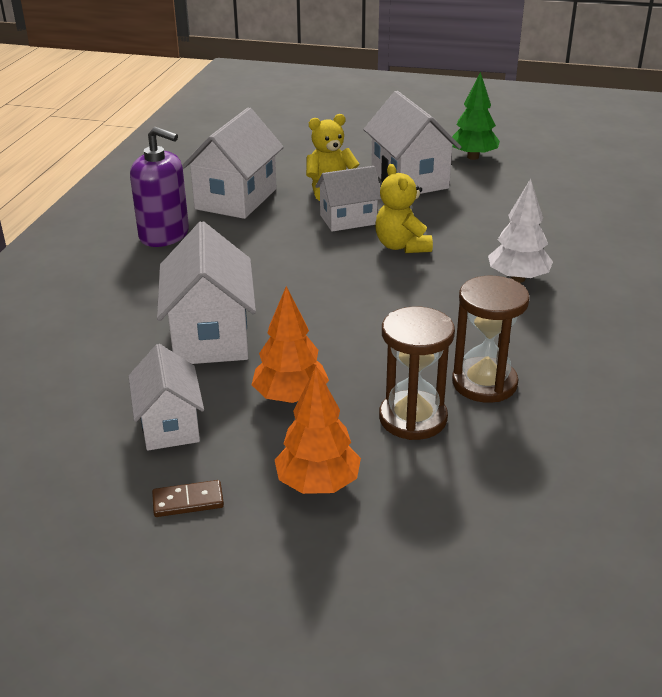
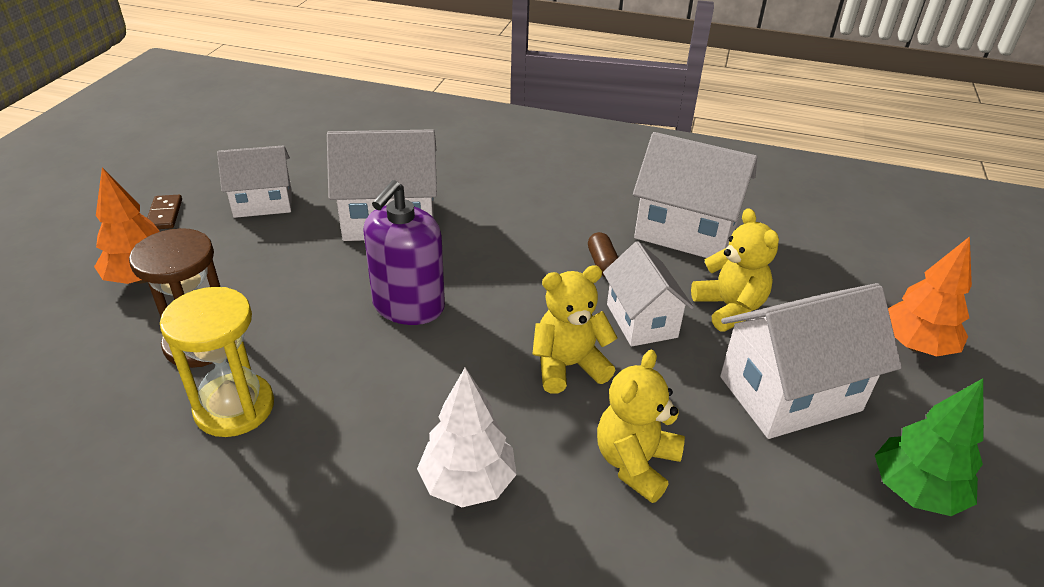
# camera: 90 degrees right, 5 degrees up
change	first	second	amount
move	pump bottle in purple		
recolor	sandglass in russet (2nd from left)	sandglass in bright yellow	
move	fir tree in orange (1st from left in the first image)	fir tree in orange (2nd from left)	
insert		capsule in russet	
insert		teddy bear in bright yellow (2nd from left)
::::
## [What to produce]
Without any pictures, output the entries above exactly as they appear.

## [Exercise answer]
# camera: 90 degrees right, 5 degrees up
change	first	second	amount
move	pump bottle in purple		
recolor	sandglass in russet (2nd from left)	sandglass in bright yellow	
move	fir tree in orange (1st from left in the first image)	fir tree in orange (2nd from left)	
insert		capsule in russet	
insert		teddy bear in bright yellow (2nd from left)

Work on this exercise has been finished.